» About this task
Your answer should be the full set of entries, given again without alteration.

Source data:
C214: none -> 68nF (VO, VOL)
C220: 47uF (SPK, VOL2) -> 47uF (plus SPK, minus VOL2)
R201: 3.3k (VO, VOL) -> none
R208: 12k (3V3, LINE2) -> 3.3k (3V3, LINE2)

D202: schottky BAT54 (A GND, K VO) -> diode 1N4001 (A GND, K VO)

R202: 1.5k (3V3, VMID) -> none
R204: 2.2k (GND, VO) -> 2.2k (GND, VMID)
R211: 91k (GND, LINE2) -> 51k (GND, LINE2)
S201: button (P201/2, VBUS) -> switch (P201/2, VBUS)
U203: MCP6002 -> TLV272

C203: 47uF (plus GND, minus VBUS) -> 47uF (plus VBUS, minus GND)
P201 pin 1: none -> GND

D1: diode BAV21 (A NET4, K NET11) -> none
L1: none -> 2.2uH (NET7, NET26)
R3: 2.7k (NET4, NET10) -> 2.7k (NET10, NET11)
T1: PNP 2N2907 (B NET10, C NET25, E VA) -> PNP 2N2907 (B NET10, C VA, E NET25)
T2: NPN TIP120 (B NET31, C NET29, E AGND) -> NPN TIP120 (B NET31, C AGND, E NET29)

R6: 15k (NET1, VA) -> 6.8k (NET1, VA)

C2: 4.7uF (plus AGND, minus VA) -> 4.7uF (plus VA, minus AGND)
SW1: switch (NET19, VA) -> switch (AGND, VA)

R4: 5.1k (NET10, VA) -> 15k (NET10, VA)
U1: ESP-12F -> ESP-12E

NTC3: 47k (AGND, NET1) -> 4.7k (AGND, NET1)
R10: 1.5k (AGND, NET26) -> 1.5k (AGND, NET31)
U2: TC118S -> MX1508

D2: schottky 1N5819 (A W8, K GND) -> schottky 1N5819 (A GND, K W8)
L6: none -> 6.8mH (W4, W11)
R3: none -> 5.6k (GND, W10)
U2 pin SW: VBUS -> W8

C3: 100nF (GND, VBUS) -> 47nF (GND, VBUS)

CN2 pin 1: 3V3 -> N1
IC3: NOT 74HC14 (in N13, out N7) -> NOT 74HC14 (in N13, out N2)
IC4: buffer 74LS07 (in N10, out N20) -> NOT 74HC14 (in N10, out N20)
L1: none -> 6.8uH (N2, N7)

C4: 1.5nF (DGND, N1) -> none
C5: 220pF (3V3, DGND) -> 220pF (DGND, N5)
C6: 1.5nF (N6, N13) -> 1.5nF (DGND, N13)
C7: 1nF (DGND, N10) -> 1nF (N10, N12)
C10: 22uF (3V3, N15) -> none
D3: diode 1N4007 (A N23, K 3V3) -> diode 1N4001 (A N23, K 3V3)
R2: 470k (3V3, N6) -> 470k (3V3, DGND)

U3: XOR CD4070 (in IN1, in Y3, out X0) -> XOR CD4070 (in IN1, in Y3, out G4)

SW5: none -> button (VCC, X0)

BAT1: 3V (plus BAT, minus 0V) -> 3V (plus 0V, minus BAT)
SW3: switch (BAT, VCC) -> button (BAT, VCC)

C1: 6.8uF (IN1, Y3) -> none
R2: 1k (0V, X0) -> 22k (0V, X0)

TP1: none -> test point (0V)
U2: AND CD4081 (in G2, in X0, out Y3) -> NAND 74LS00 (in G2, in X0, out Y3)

» Answer area
C214: none -> 68nF (VO, VOL)
C220: 47uF (SPK, VOL2) -> 47uF (plus SPK, minus VOL2)
R201: 3.3k (VO, VOL) -> none
R208: 12k (3V3, LINE2) -> 3.3k (3V3, LINE2)

D202: schottky BAT54 (A GND, K VO) -> diode 1N4001 (A GND, K VO)

R202: 1.5k (3V3, VMID) -> none
R204: 2.2k (GND, VO) -> 2.2k (GND, VMID)
R211: 91k (GND, LINE2) -> 51k (GND, LINE2)
S201: button (P201/2, VBUS) -> switch (P201/2, VBUS)
U203: MCP6002 -> TLV272

C203: 47uF (plus GND, minus VBUS) -> 47uF (plus VBUS, minus GND)
P201 pin 1: none -> GND

D1: diode BAV21 (A NET4, K NET11) -> none
L1: none -> 2.2uH (NET7, NET26)
R3: 2.7k (NET4, NET10) -> 2.7k (NET10, NET11)
T1: PNP 2N2907 (B NET10, C NET25, E VA) -> PNP 2N2907 (B NET10, C VA, E NET25)
T2: NPN TIP120 (B NET31, C NET29, E AGND) -> NPN TIP120 (B NET31, C AGND, E NET29)

R6: 15k (NET1, VA) -> 6.8k (NET1, VA)

C2: 4.7uF (plus AGND, minus VA) -> 4.7uF (plus VA, minus AGND)
SW1: switch (NET19, VA) -> switch (AGND, VA)

R4: 5.1k (NET10, VA) -> 15k (NET10, VA)
U1: ESP-12F -> ESP-12E

NTC3: 47k (AGND, NET1) -> 4.7k (AGND, NET1)
R10: 1.5k (AGND, NET26) -> 1.5k (AGND, NET31)
U2: TC118S -> MX1508

D2: schottky 1N5819 (A W8, K GND) -> schottky 1N5819 (A GND, K W8)
L6: none -> 6.8mH (W4, W11)
R3: none -> 5.6k (GND, W10)
U2 pin SW: VBUS -> W8

C3: 100nF (GND, VBUS) -> 47nF (GND, VBUS)

CN2 pin 1: 3V3 -> N1
IC3: NOT 74HC14 (in N13, out N7) -> NOT 74HC14 (in N13, out N2)
IC4: buffer 74LS07 (in N10, out N20) -> NOT 74HC14 (in N10, out N20)
L1: none -> 6.8uH (N2, N7)

C4: 1.5nF (DGND, N1) -> none
C5: 220pF (3V3, DGND) -> 220pF (DGND, N5)
C6: 1.5nF (N6, N13) -> 1.5nF (DGND, N13)
C7: 1nF (DGND, N10) -> 1nF (N10, N12)
C10: 22uF (3V3, N15) -> none
D3: diode 1N4007 (A N23, K 3V3) -> diode 1N4001 (A N23, K 3V3)
R2: 470k (3V3, N6) -> 470k (3V3, DGND)

U3: XOR CD4070 (in IN1, in Y3, out X0) -> XOR CD4070 (in IN1, in Y3, out G4)

SW5: none -> button (VCC, X0)

BAT1: 3V (plus BAT, minus 0V) -> 3V (plus 0V, minus BAT)
SW3: switch (BAT, VCC) -> button (BAT, VCC)

C1: 6.8uF (IN1, Y3) -> none
R2: 1k (0V, X0) -> 22k (0V, X0)

TP1: none -> test point (0V)
U2: AND CD4081 (in G2, in X0, out Y3) -> NAND 74LS00 (in G2, in X0, out Y3)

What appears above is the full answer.